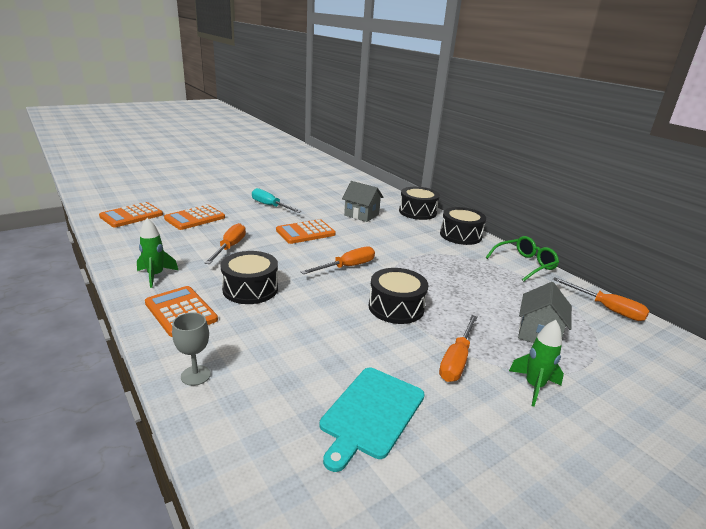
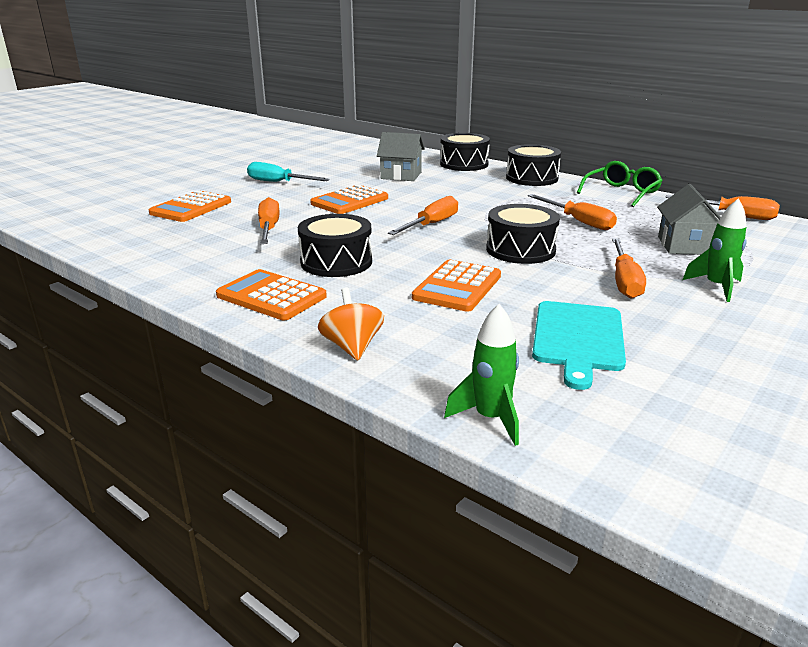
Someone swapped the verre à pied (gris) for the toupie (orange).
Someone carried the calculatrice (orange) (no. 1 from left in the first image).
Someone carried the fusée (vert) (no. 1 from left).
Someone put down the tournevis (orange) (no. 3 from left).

━━━━━━━━━━━━━━━━

ABOUT THIS EXERCISE. The lines you need run from the one containing "Someone carried the fusée" to the end of the listing. Output exactly those, both ends included.

REPLY.
Someone carried the fusée (vert) (no. 1 from left).
Someone put down the tournevis (orange) (no. 3 from left).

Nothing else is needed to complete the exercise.